● **Records to process**:
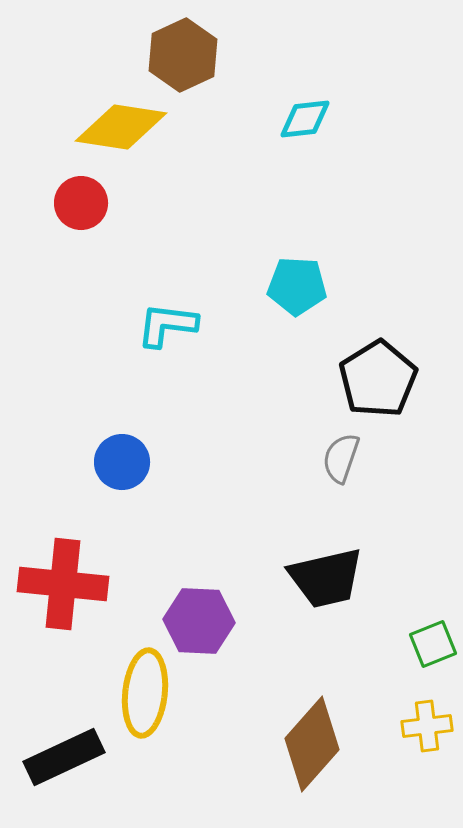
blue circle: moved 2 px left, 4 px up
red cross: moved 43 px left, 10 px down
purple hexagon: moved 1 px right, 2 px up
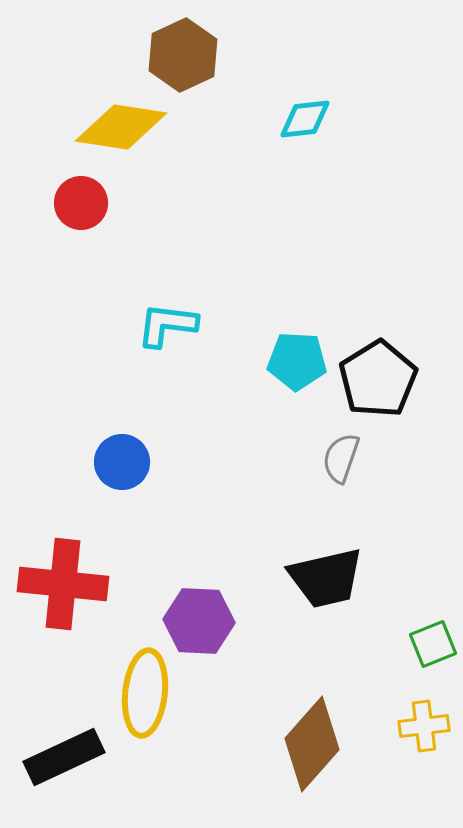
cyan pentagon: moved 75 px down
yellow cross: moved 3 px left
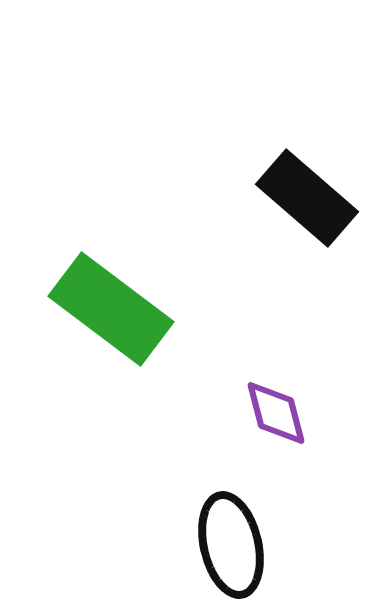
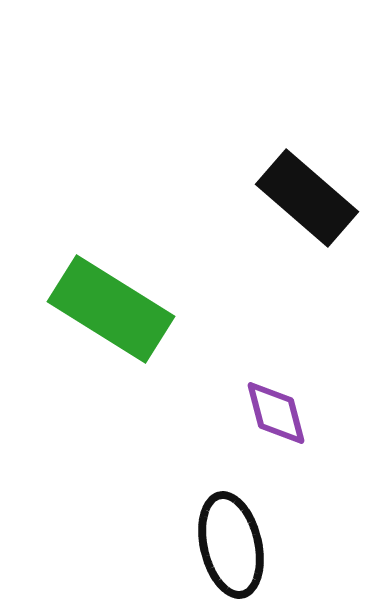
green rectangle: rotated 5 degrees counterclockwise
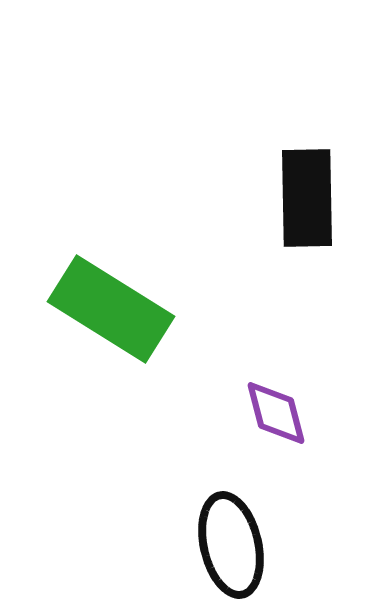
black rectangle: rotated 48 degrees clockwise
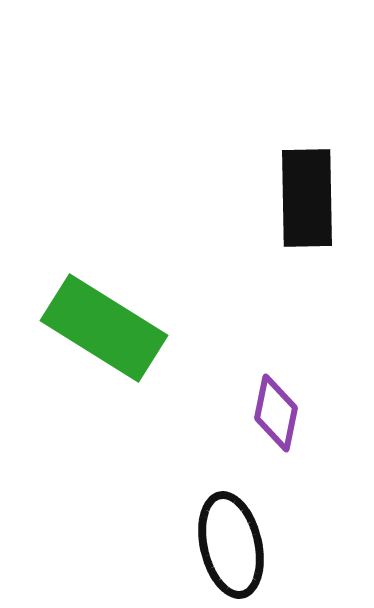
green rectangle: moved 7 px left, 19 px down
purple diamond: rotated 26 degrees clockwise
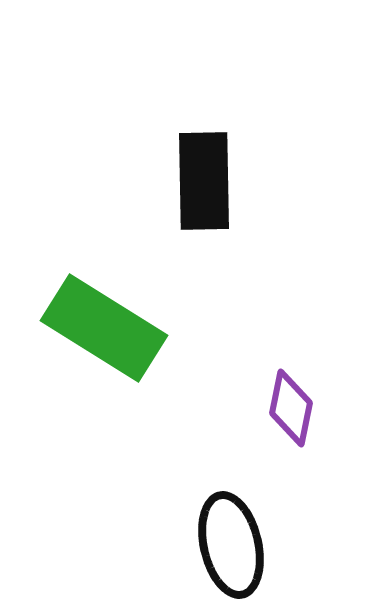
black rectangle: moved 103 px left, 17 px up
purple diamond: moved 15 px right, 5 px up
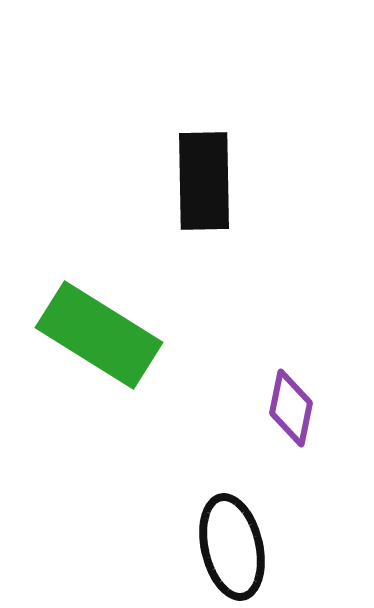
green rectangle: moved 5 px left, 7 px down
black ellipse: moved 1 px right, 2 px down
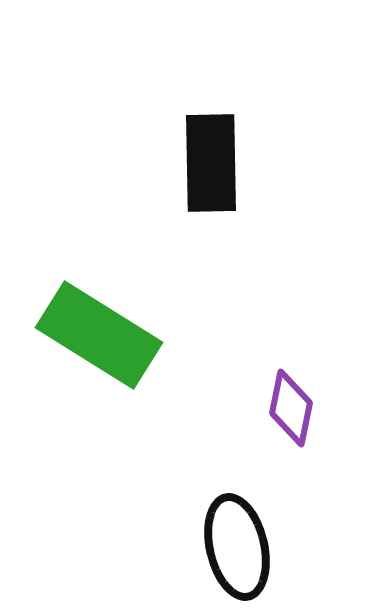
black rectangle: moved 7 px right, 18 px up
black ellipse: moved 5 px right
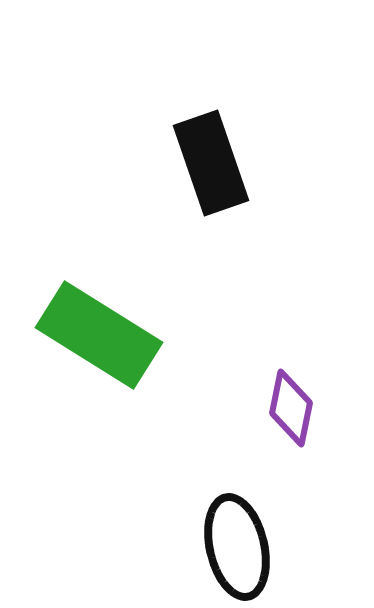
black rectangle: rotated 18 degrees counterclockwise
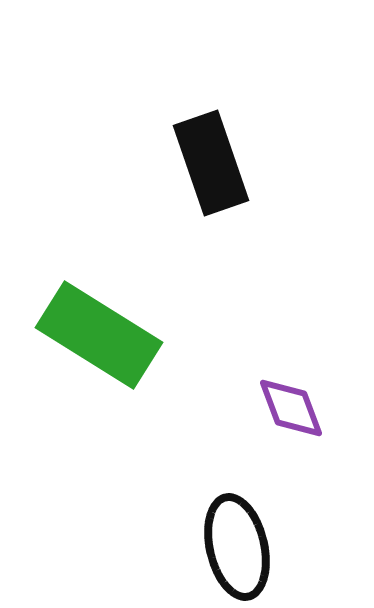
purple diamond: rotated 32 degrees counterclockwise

● **Stated problem**:
Can you output the entries exactly as they appear, starting with the line containing "black rectangle: moved 7 px right, 18 px up" and going on through the end of the entries, with both ends included? Leave the pictures out of your answer.

● **Response**:
black rectangle: moved 7 px right, 18 px up
black ellipse: moved 5 px right
black rectangle: rotated 18 degrees counterclockwise
purple diamond: rotated 32 degrees counterclockwise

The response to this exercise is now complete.